Exercise brief:
The line containing "(213, 535) = (873, 336): brown" marks the end: write out exactly every line from the first line of the data below through that line, and only those.

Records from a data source

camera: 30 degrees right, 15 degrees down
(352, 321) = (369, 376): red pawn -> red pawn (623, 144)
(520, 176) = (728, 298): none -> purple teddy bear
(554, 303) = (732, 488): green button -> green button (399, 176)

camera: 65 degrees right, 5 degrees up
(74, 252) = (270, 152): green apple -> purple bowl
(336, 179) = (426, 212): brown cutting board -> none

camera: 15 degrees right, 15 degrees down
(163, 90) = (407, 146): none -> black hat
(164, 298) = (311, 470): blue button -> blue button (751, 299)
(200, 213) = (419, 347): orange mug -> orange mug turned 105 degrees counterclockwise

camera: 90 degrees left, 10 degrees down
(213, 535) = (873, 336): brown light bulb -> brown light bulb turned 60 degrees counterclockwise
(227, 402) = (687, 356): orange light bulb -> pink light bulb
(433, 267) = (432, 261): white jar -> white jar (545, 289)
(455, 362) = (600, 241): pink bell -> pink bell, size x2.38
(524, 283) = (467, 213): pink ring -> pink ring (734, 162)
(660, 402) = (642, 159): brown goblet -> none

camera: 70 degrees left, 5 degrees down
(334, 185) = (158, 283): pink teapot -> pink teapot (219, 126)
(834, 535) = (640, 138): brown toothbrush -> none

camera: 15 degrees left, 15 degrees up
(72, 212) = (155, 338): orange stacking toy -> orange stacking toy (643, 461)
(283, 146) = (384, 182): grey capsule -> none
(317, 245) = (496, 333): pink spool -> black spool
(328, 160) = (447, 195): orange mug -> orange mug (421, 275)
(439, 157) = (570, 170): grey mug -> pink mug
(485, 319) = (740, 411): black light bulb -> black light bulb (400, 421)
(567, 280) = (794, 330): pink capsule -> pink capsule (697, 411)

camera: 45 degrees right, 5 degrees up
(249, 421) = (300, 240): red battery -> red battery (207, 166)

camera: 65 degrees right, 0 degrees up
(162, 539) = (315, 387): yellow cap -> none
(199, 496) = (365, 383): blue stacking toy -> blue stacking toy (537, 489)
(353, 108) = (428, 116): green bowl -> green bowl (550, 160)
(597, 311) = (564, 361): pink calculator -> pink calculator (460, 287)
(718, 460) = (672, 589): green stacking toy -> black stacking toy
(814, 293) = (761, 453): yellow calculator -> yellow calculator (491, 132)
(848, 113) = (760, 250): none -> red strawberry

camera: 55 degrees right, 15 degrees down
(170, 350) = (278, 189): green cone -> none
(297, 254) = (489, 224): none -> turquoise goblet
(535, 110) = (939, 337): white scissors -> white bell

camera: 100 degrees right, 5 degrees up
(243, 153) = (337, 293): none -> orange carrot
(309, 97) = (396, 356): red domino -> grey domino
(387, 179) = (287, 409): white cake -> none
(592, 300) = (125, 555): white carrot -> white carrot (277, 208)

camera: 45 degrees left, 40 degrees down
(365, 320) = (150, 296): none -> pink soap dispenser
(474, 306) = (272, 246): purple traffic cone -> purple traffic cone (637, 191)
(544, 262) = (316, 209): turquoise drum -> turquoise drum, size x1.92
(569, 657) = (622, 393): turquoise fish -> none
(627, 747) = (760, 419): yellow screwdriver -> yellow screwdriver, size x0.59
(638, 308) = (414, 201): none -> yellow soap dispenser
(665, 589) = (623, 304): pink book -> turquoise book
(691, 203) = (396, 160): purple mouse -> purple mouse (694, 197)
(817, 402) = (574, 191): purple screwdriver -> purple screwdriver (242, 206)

Exercise result:
camera: 30 degrees right, 15 degrees down
(352, 321) = (369, 376): red pawn -> red pawn (623, 144)
(520, 176) = (728, 298): none -> purple teddy bear
(554, 303) = (732, 488): green button -> green button (399, 176)

camera: 65 degrees right, 5 degrees up
(74, 252) = (270, 152): green apple -> purple bowl
(336, 179) = (426, 212): brown cutting board -> none

camera: 15 degrees right, 15 degrees down
(163, 90) = (407, 146): none -> black hat
(164, 298) = (311, 470): blue button -> blue button (751, 299)
(200, 213) = (419, 347): orange mug -> orange mug turned 105 degrees counterclockwise

camera: 90 degrees left, 10 degrees down
(213, 535) = (873, 336): brown light bulb -> brown light bulb turned 60 degrees counterclockwise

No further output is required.